-- ABOUT THIS TASK --
Return each line of the listing that contains the string "pink".

::::::::::

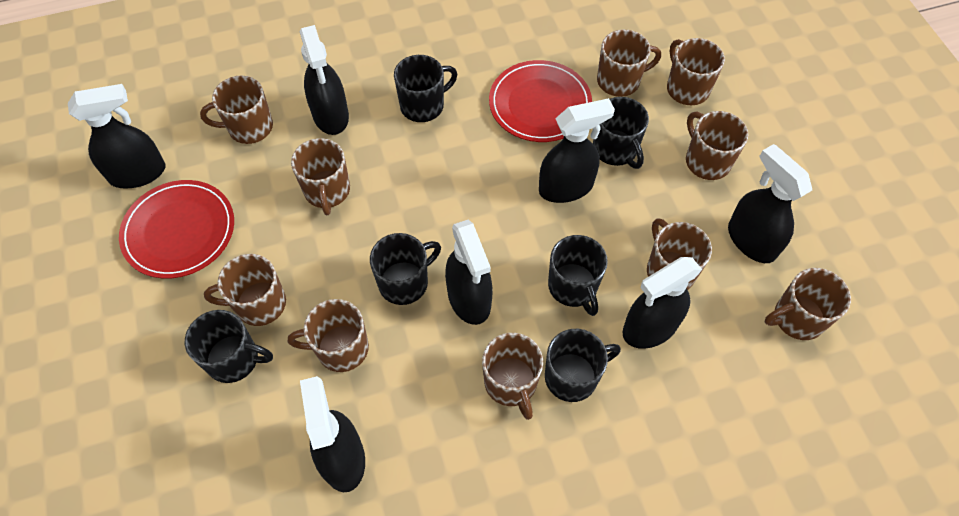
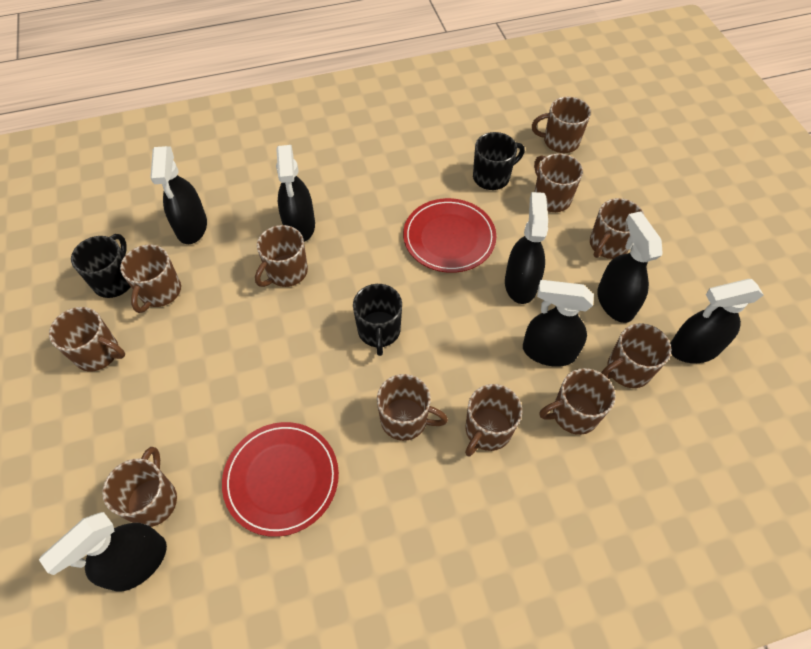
black mug: 6 -> 3
brown mug: 10 -> 11

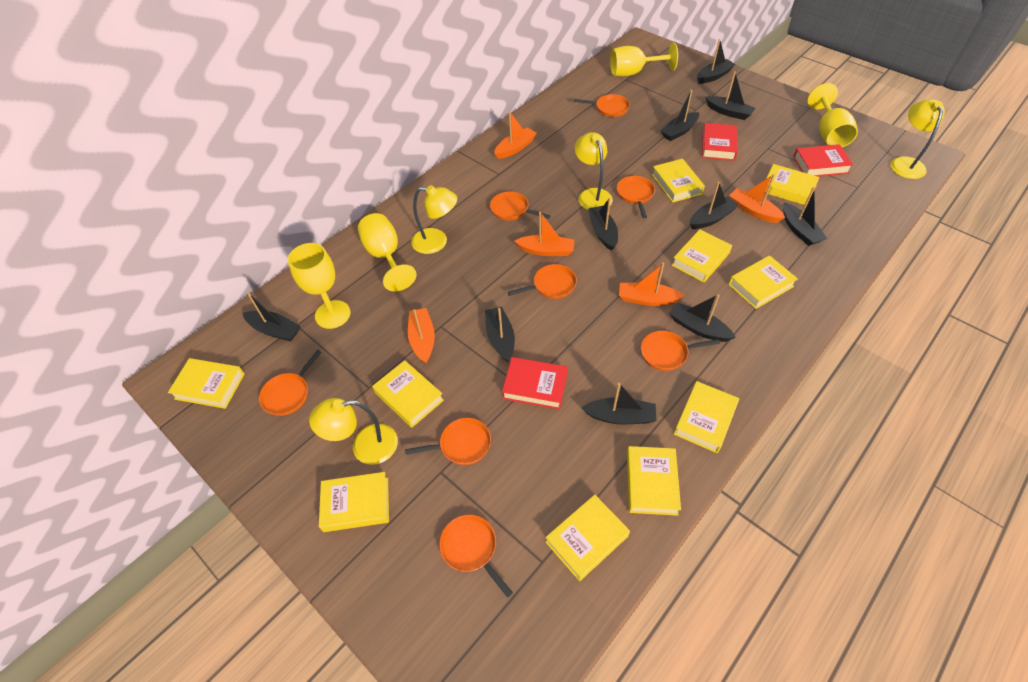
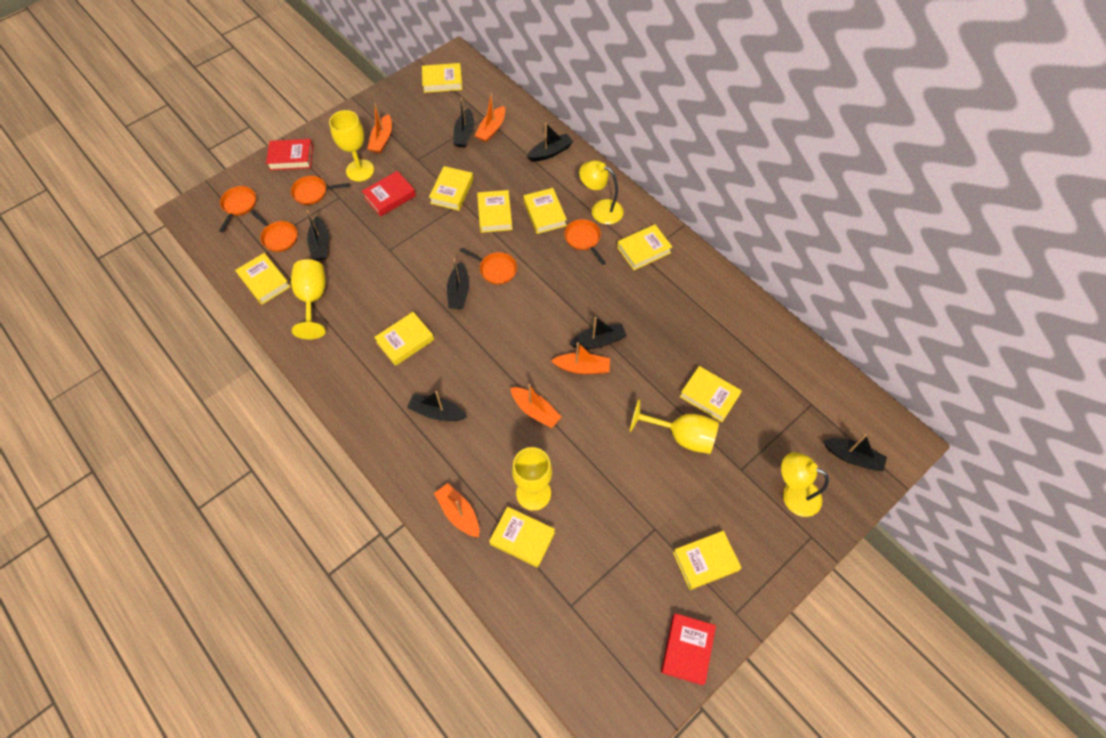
black boat: 10 -> 7
orange pan: 8 -> 5
yellow lamp: 4 -> 2

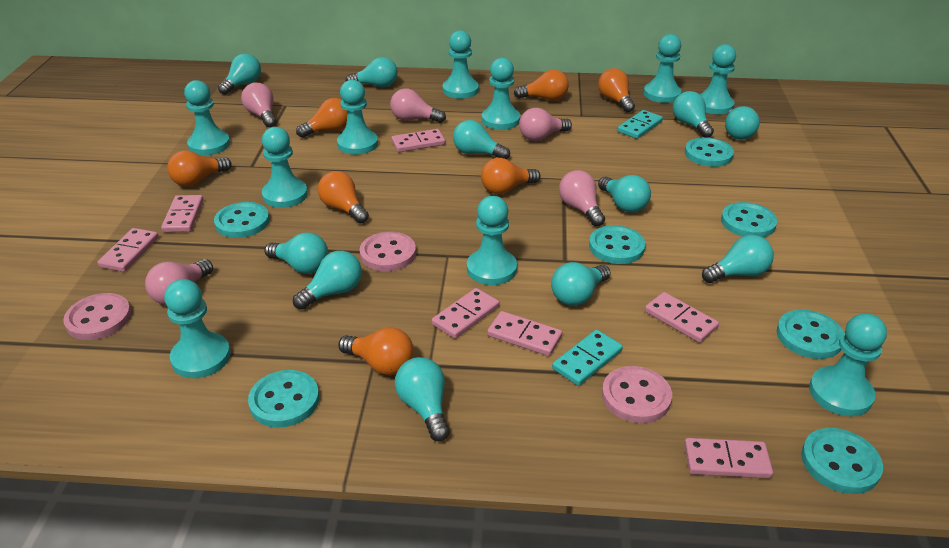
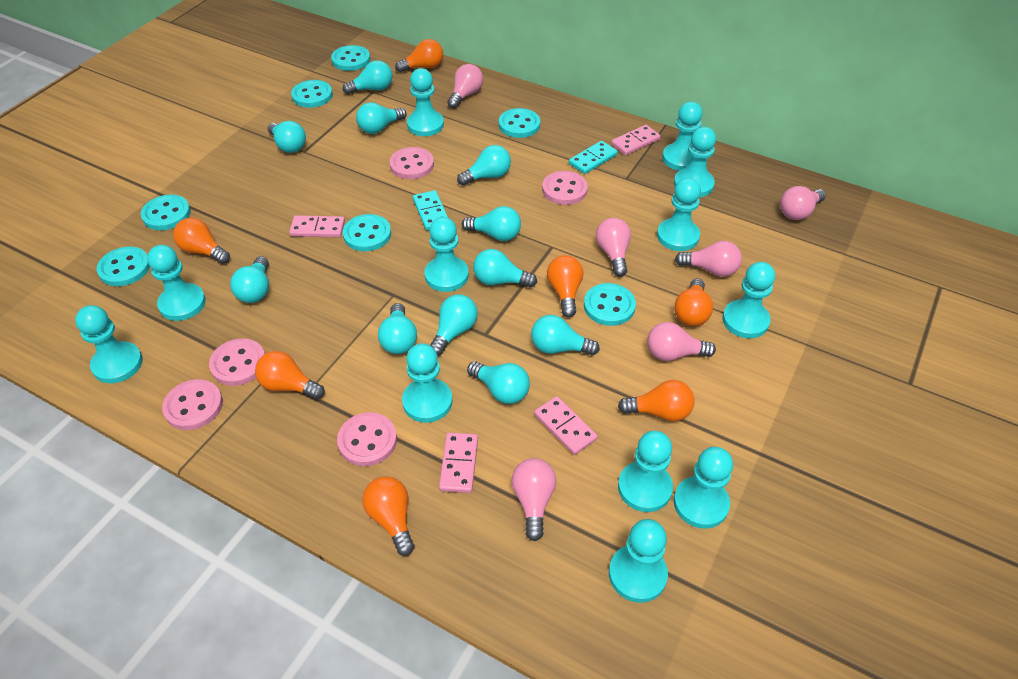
pink button: 3 -> 5
pink domino: 7 -> 4
pink light bulb: 5 -> 6
turquoise pawn: 10 -> 12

::::::::::

-- RESULT OF THIS TASK --
pink button: 3 -> 5
pink domino: 7 -> 4
pink light bulb: 5 -> 6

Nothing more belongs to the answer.